### [Required action]
If a line in the data contains "scrolled", copy it out.

### [Material for this exercise]
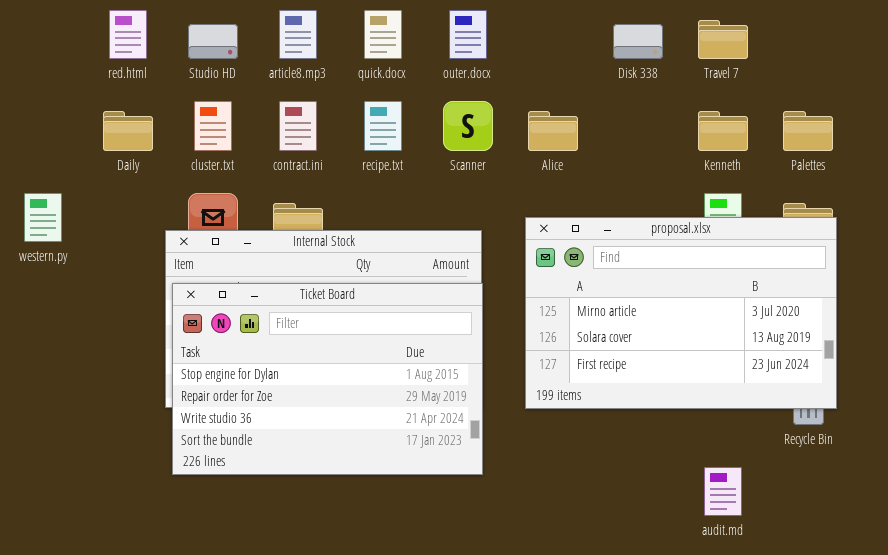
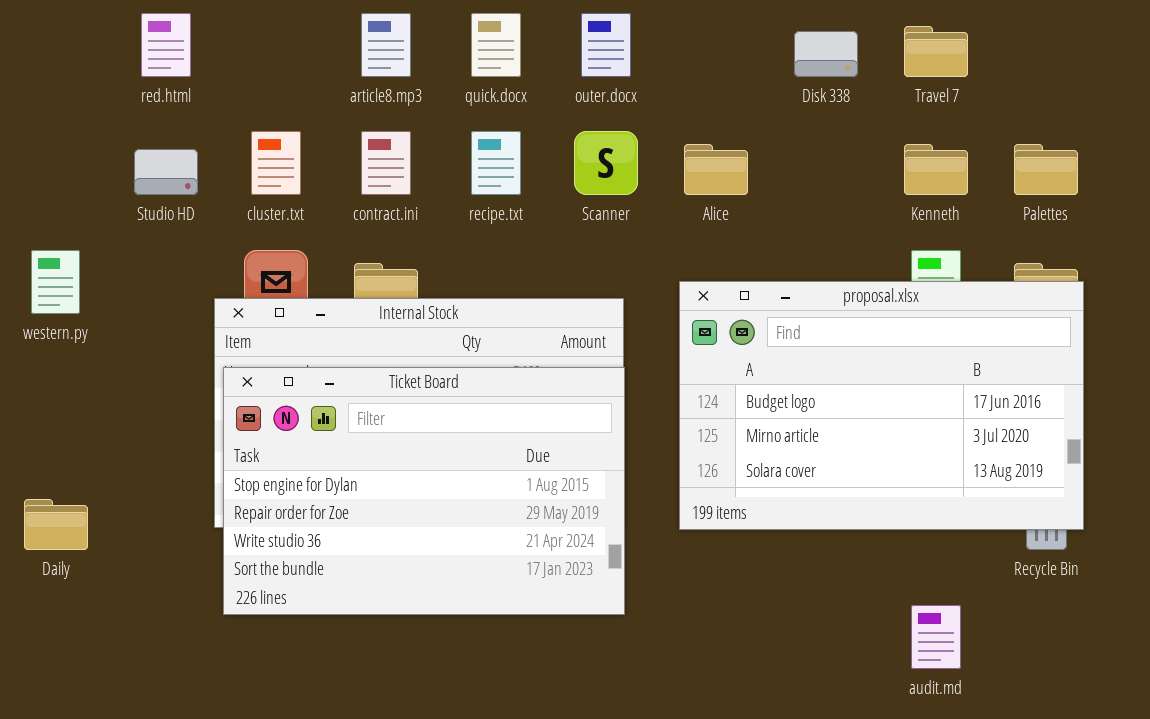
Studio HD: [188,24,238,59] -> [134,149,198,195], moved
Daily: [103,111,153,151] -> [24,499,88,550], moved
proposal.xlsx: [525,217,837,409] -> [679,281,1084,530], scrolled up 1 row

==

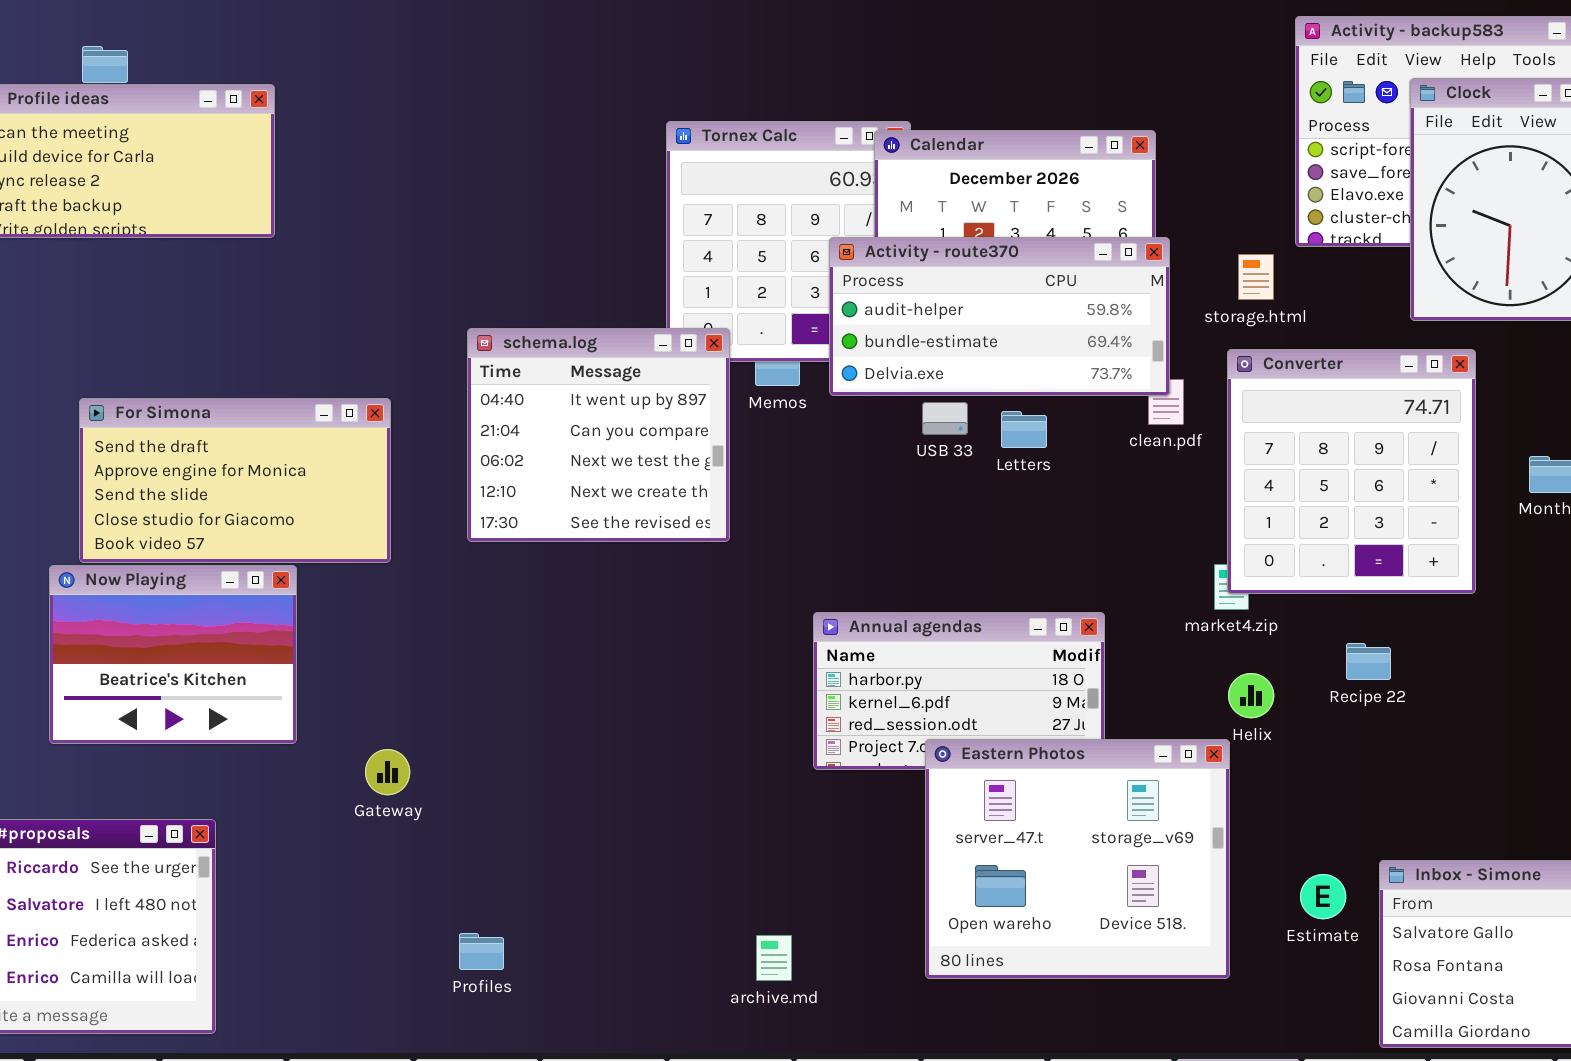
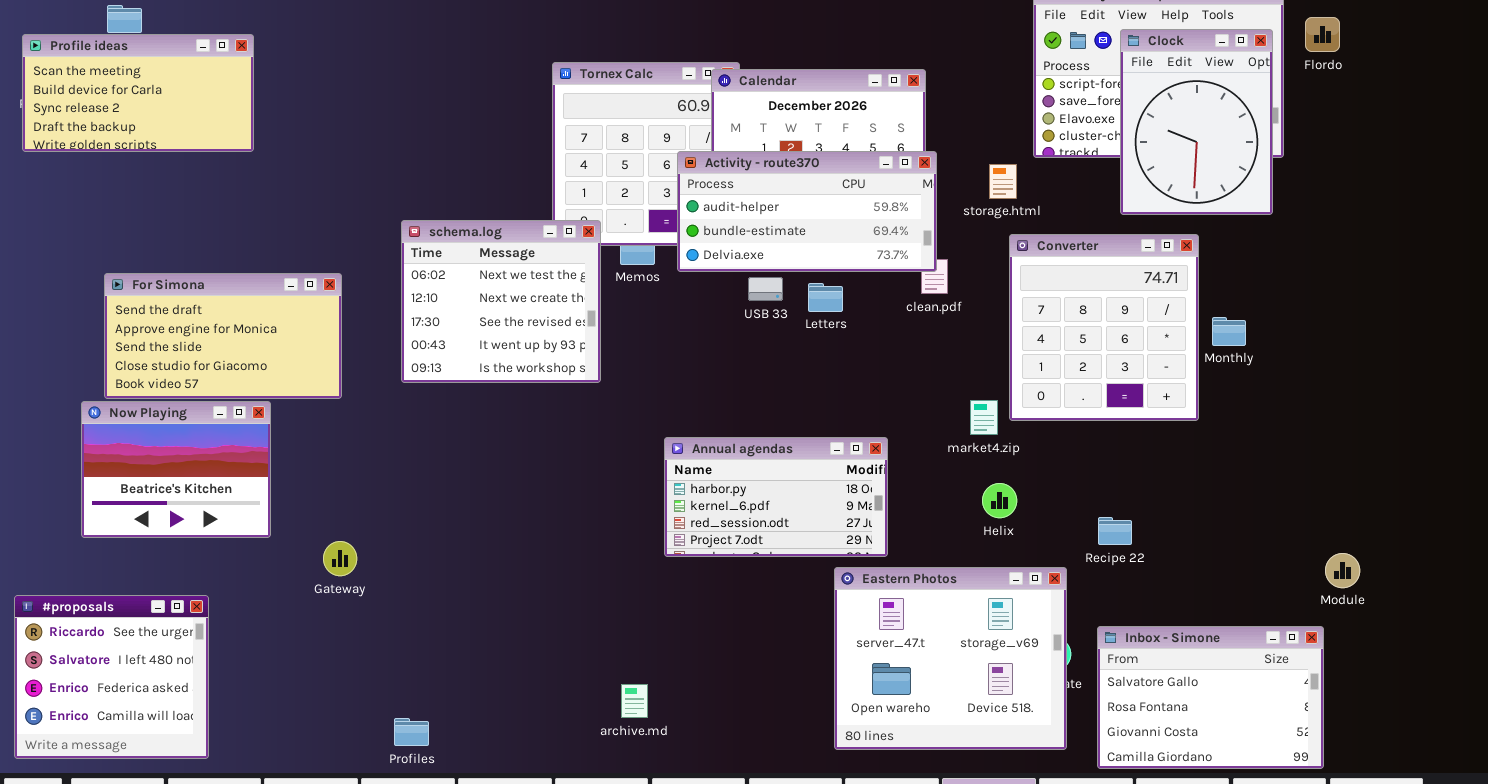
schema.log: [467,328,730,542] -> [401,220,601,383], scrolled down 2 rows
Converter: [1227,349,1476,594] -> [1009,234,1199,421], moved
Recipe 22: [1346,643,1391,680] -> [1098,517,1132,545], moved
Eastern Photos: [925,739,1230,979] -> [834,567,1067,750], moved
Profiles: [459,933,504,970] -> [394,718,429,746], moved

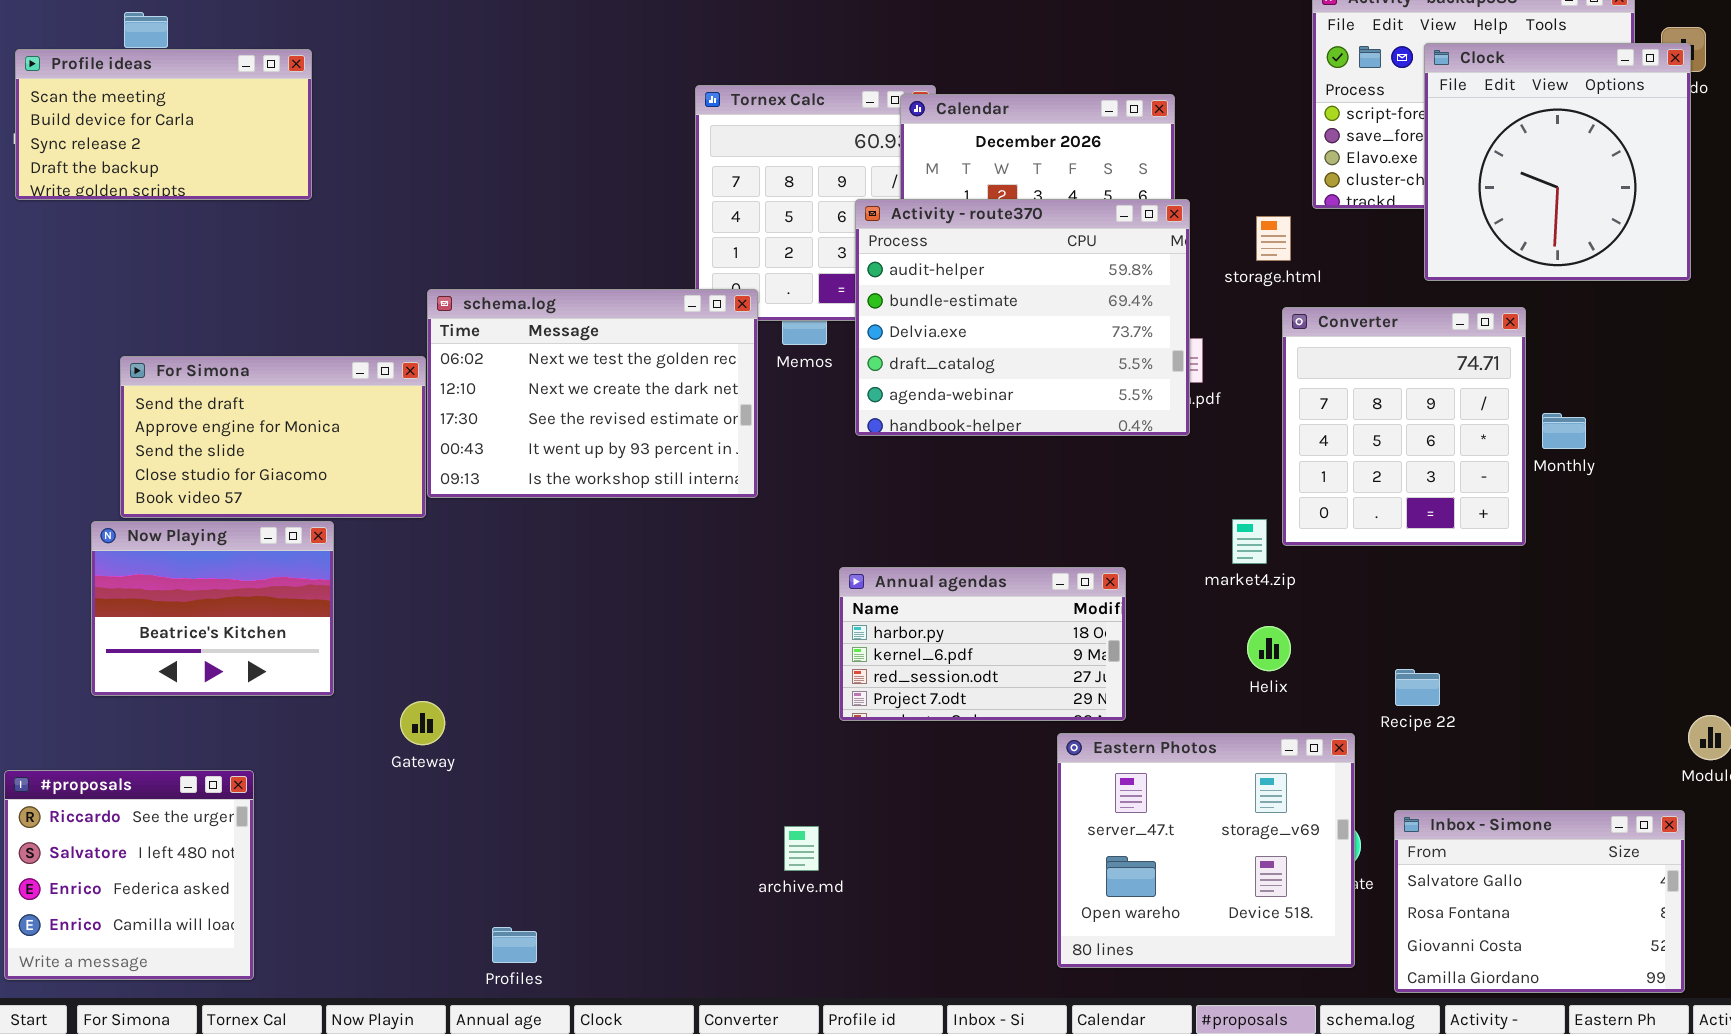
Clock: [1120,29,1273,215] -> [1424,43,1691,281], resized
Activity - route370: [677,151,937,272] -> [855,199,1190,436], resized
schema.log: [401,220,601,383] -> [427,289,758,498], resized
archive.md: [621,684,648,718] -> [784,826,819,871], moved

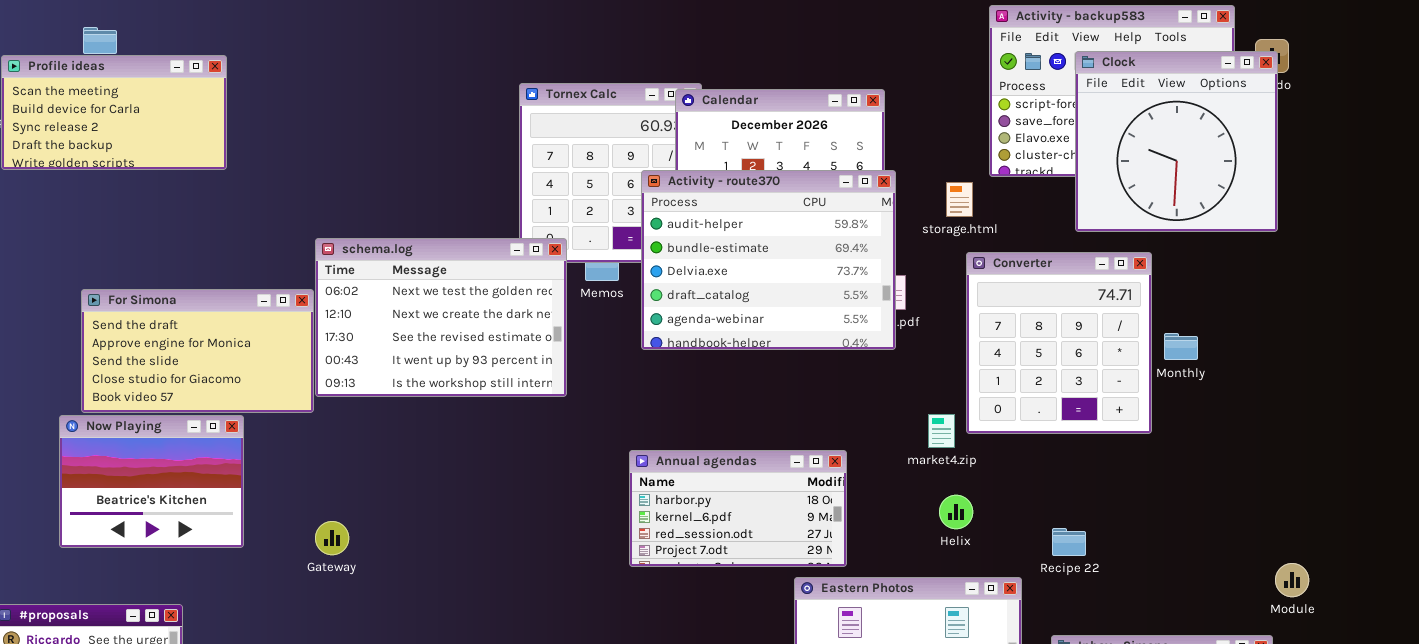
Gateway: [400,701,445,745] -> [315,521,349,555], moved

### [Output below]
proposal.xlsx: [525,217,837,409] -> [679,281,1084,530], scrolled up 1 row
schema.log: [467,328,730,542] -> [401,220,601,383], scrolled down 2 rows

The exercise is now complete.